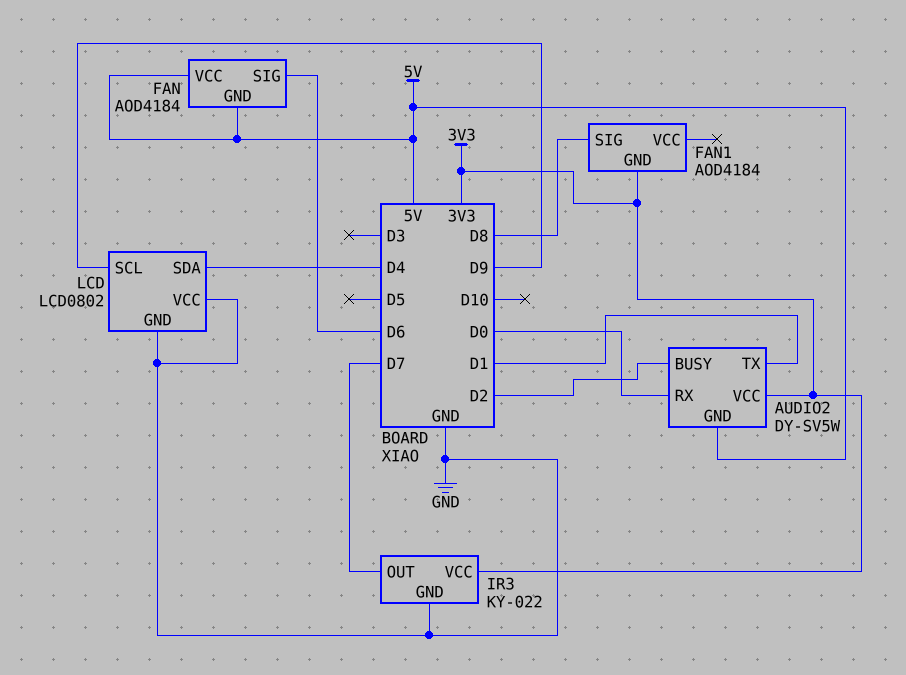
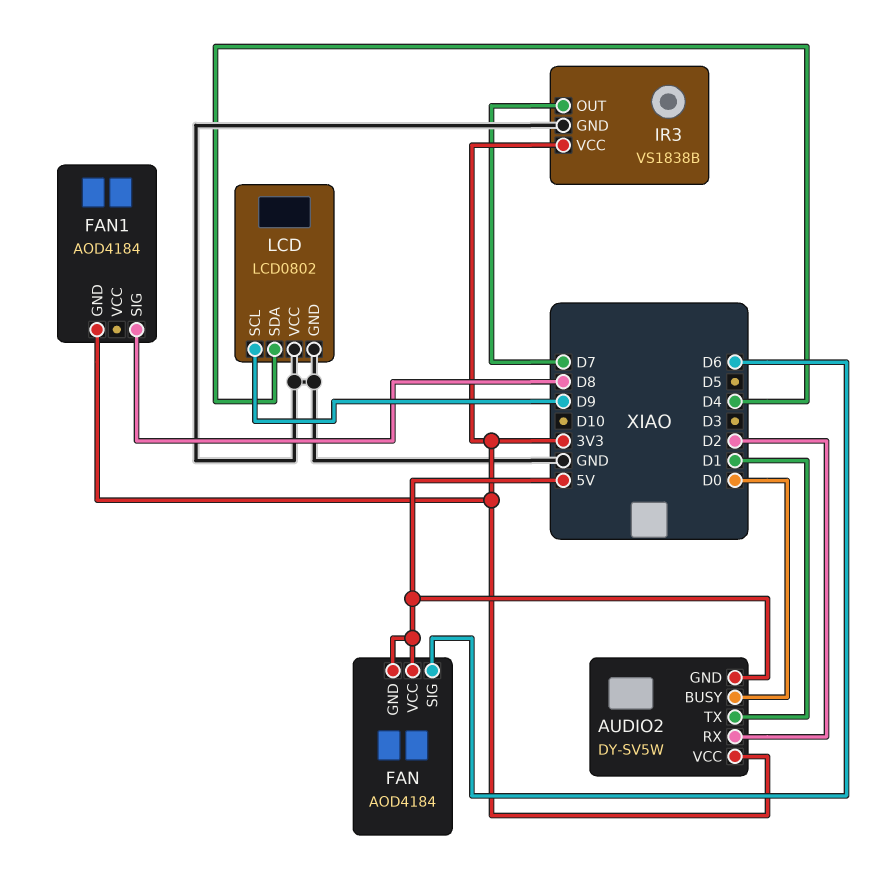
AUDIO2 pin BUSY: D2 -> D0
AUDIO2 pin RX: D0 -> D2
IR3: KY-022 -> VS1838B

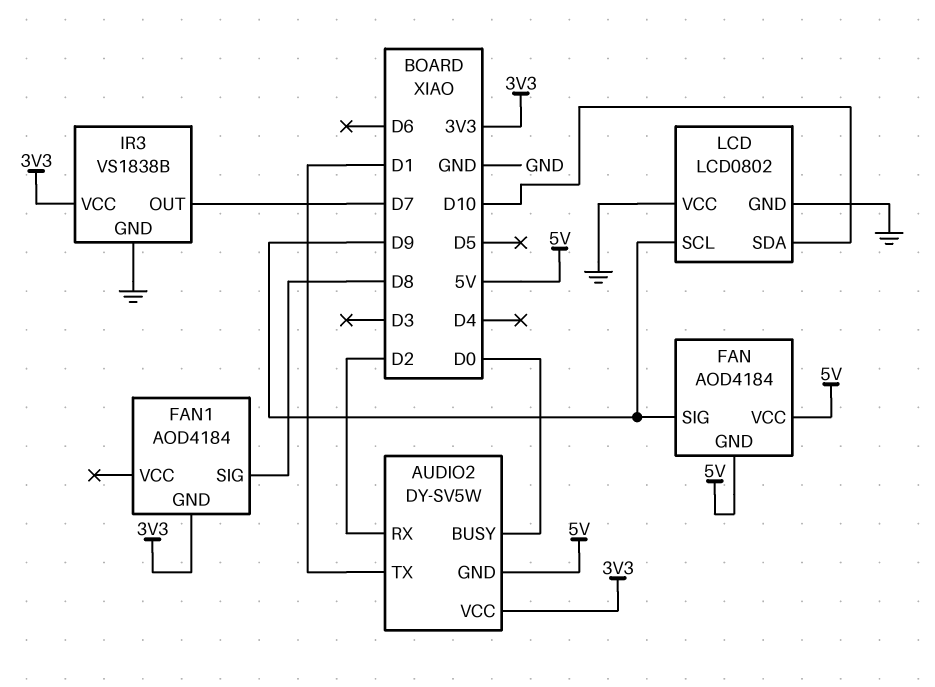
FAN pin SIG: D6 -> D9
LCD pin SDA: D4 -> D10

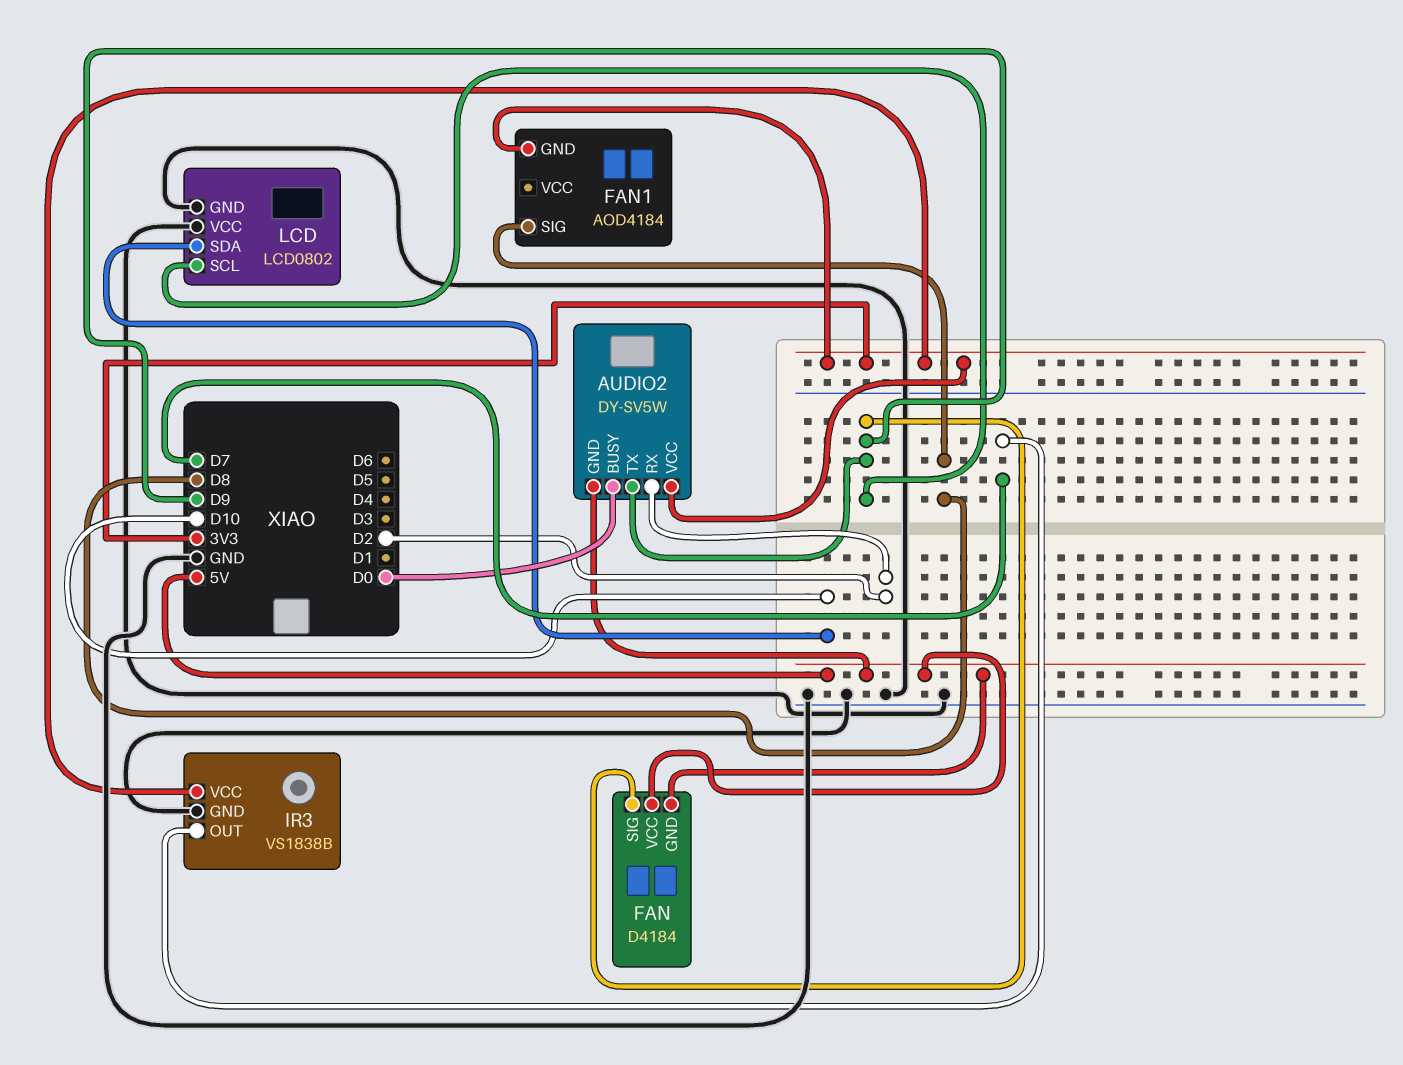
AUDIO2 pin TX: D1 -> D9
FAN: AOD4184 -> D4184

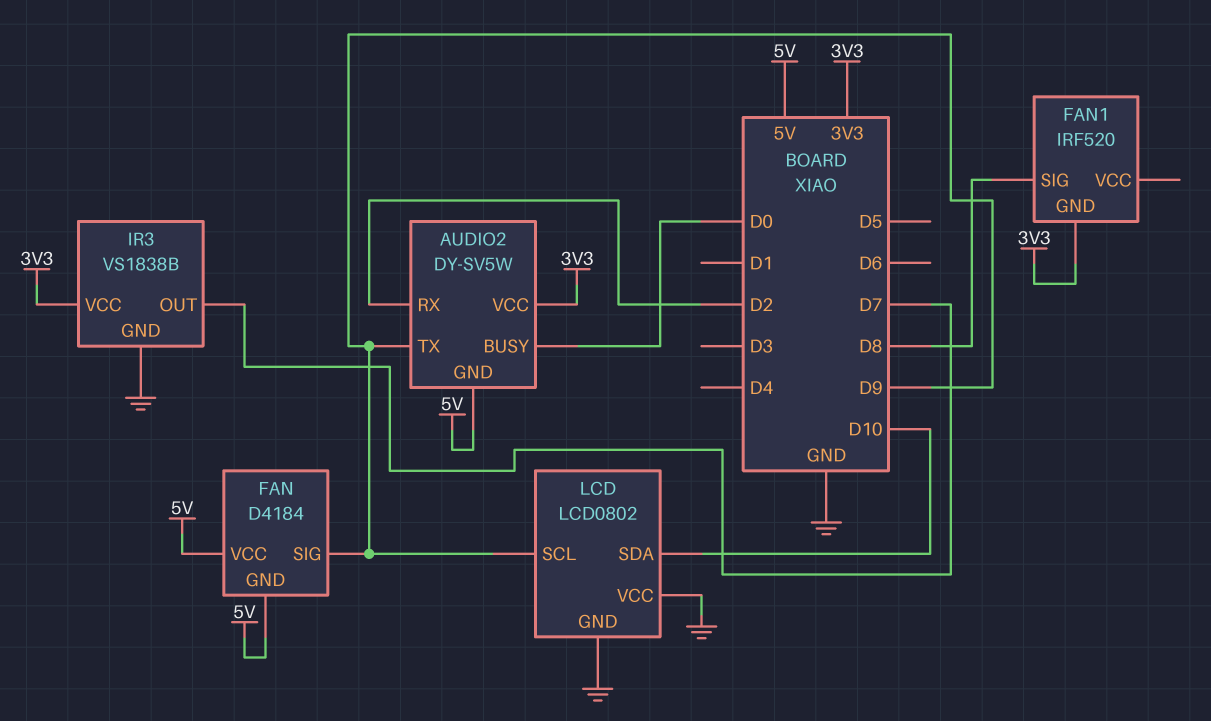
FAN1: AOD4184 -> IRF520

REQUIRED ACTION: Every line of the material above should be repeated exactly, except for the pictures.

RESPONSE:
AUDIO2 pin BUSY: D2 -> D0
AUDIO2 pin RX: D0 -> D2
IR3: KY-022 -> VS1838B

FAN pin SIG: D6 -> D9
LCD pin SDA: D4 -> D10

AUDIO2 pin TX: D1 -> D9
FAN: AOD4184 -> D4184

FAN1: AOD4184 -> IRF520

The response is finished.